## [Written task]
Echo the lines of the entries below precisely as they appear, omitting the pictures from your answer.

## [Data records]
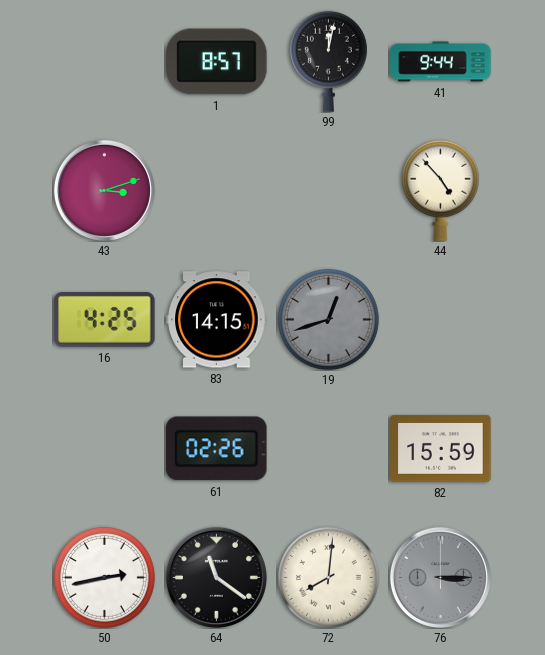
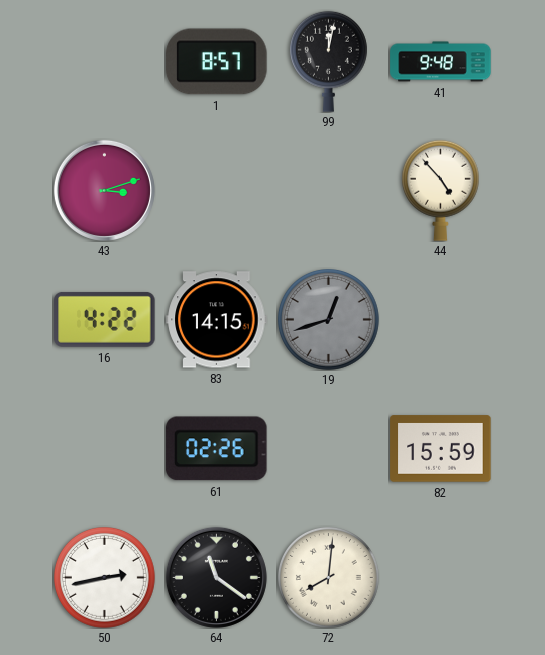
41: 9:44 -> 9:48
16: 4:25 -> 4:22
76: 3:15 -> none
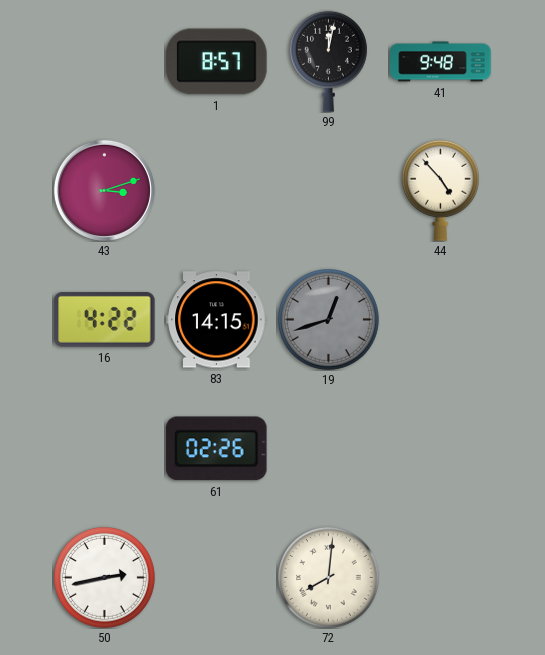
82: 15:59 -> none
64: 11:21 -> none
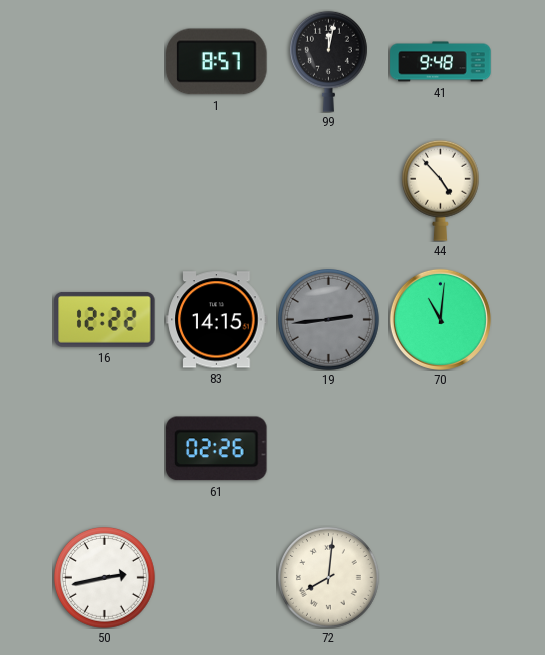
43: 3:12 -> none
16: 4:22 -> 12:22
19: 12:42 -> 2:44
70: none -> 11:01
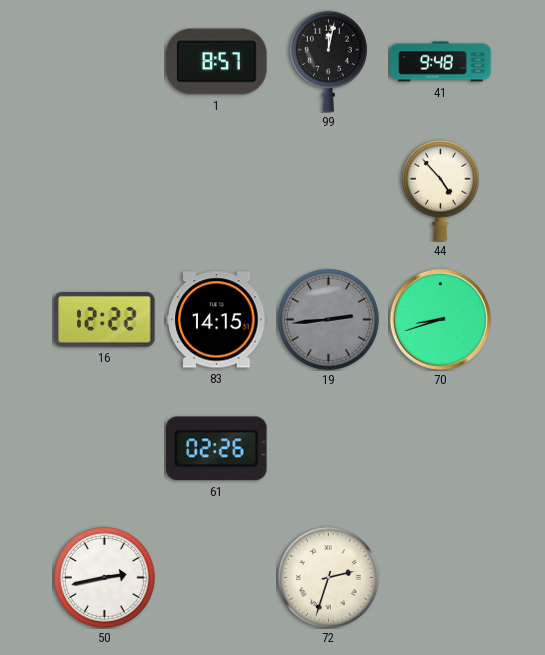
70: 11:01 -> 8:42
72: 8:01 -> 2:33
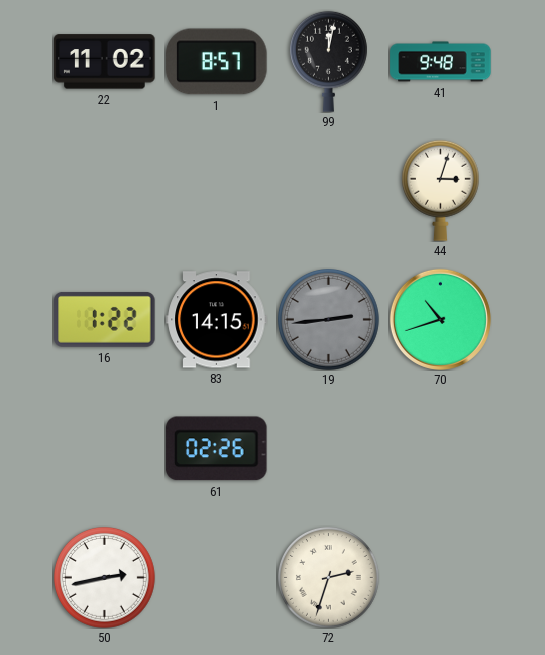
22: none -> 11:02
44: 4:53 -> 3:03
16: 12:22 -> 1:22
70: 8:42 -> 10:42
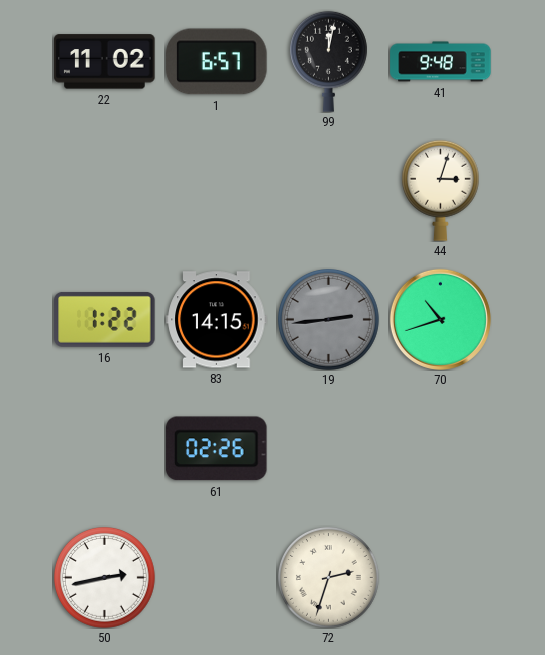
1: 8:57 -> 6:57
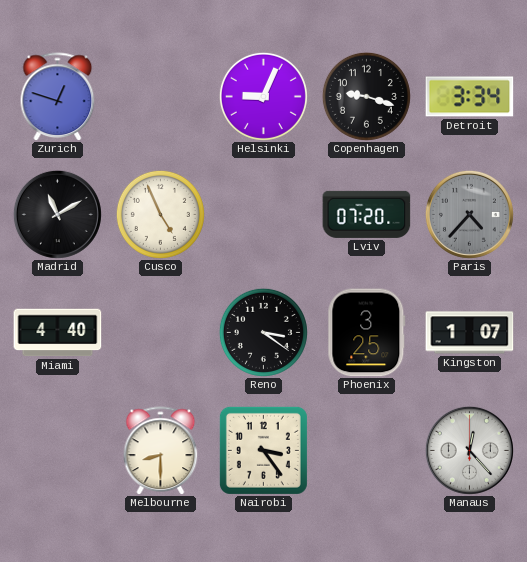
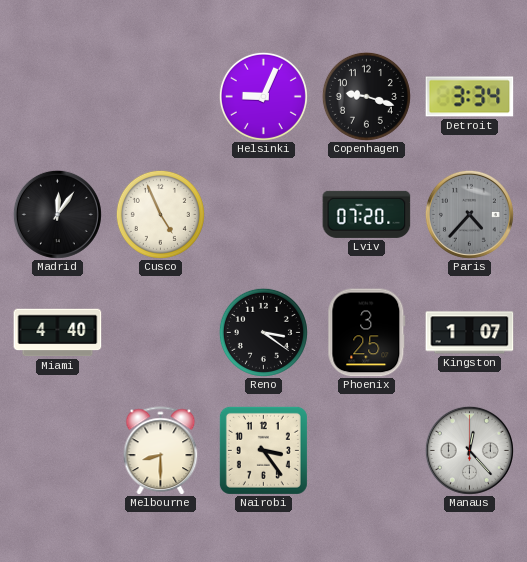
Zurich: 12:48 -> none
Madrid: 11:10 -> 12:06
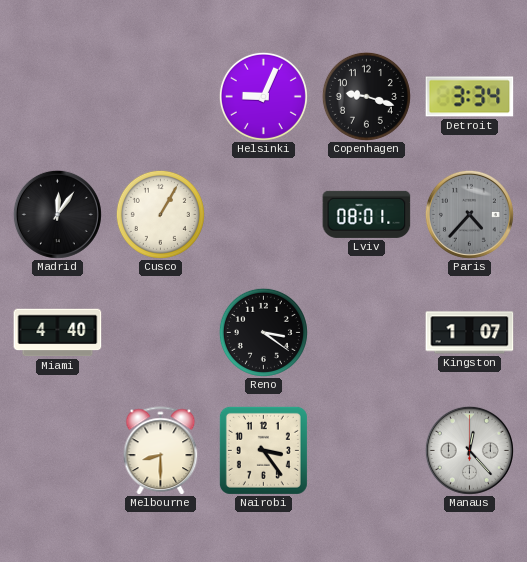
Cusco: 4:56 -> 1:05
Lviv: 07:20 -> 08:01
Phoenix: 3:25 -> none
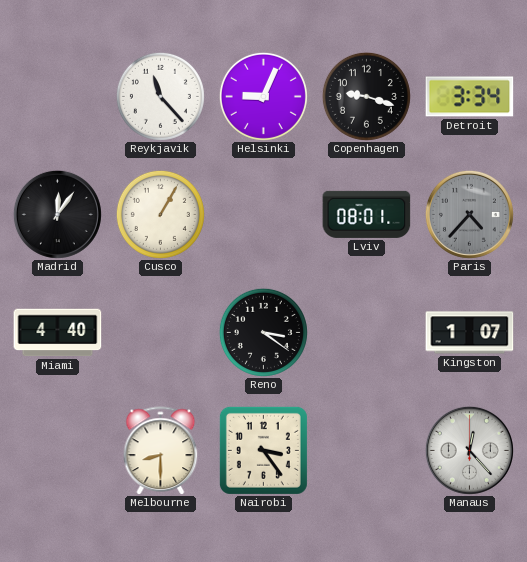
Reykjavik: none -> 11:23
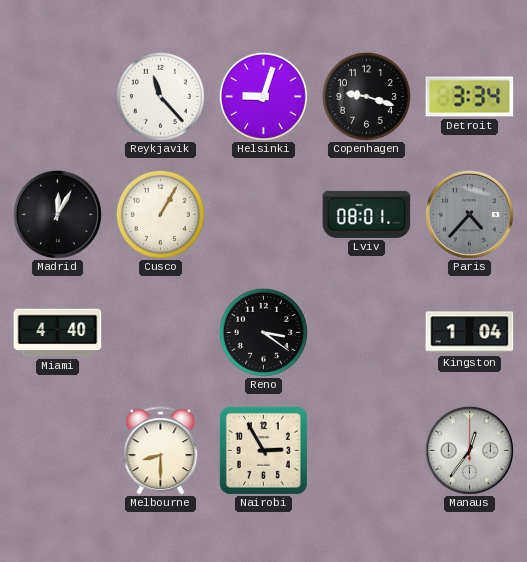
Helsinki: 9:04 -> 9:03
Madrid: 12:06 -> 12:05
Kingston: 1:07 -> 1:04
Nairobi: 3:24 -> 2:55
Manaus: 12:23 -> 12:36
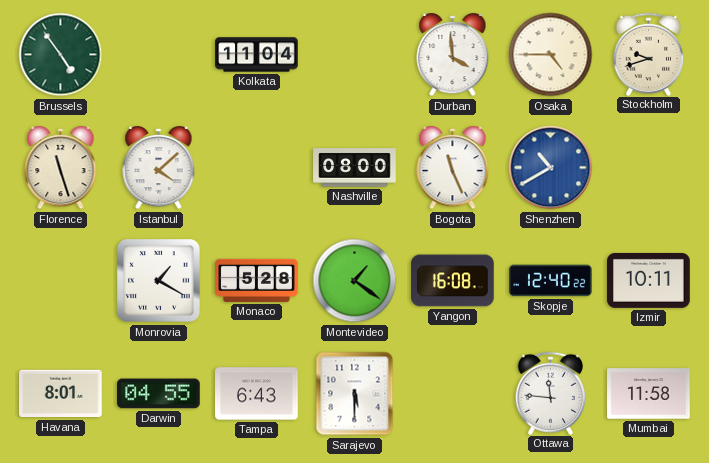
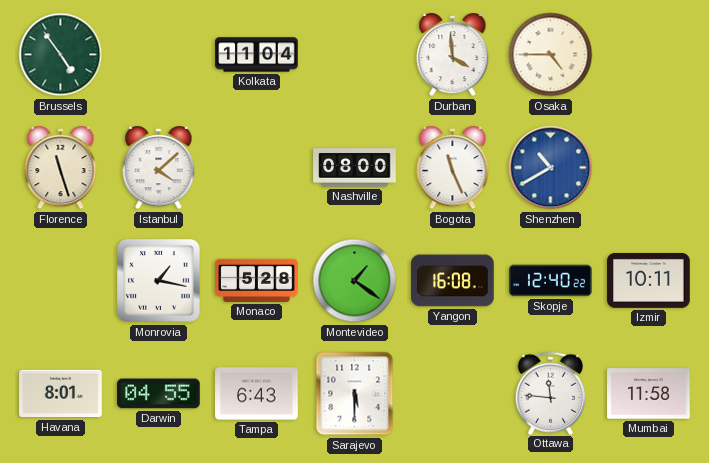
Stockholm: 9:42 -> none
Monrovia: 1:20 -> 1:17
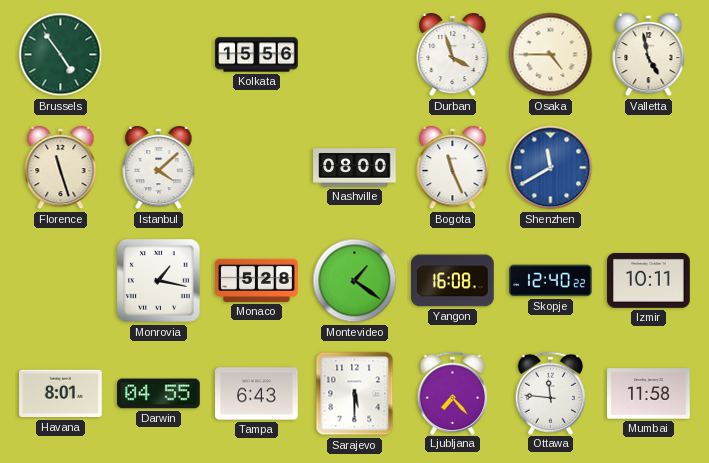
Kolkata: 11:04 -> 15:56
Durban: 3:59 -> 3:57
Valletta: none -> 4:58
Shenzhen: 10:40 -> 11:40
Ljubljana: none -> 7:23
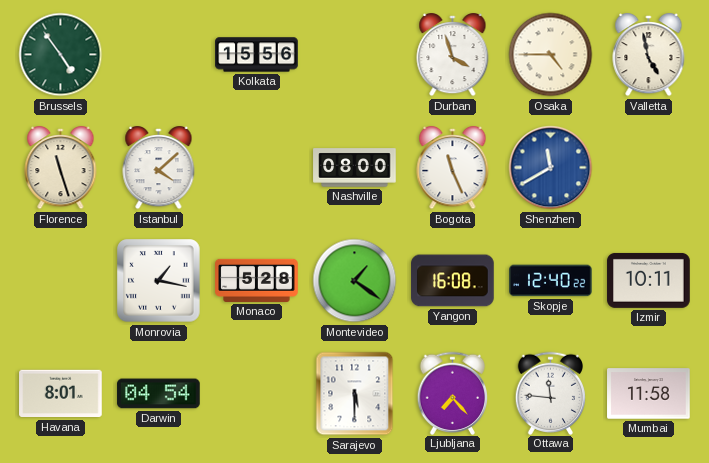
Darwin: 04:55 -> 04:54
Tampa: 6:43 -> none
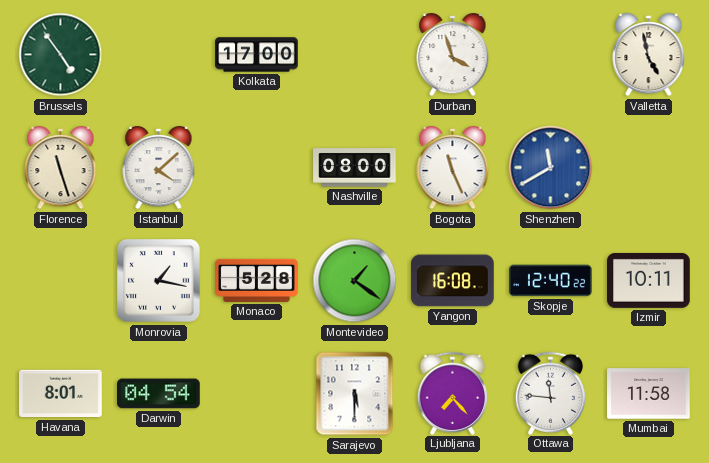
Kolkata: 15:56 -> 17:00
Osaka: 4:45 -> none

## [Result]
41: 9:44 -> 9:48
16: 4:25 -> 4:22
76: 3:15 -> none
82: 15:59 -> none
64: 11:21 -> none
43: 3:12 -> none
16: 4:22 -> 12:22
19: 12:42 -> 2:44
70: none -> 11:01
70: 11:01 -> 8:42
72: 8:01 -> 2:33
22: none -> 11:02
44: 4:53 -> 3:03
16: 12:22 -> 1:22
70: 8:42 -> 10:42
1: 8:57 -> 6:57
Zurich: 12:48 -> none
Madrid: 11:10 -> 12:06
Cusco: 4:56 -> 1:05
Lviv: 07:20 -> 08:01
Phoenix: 3:25 -> none
Reykjavik: none -> 11:23
Helsinki: 9:04 -> 9:03
Madrid: 12:06 -> 12:05
Kingston: 1:07 -> 1:04
Nairobi: 3:24 -> 2:55
Manaus: 12:23 -> 12:36
Stockholm: 9:42 -> none
Monrovia: 1:20 -> 1:17
Kolkata: 11:04 -> 15:56
Durban: 3:59 -> 3:57
Valletta: none -> 4:58
Shenzhen: 10:40 -> 11:40
Ljubljana: none -> 7:23
Darwin: 04:55 -> 04:54
Tampa: 6:43 -> none
Kolkata: 15:56 -> 17:00
Osaka: 4:45 -> none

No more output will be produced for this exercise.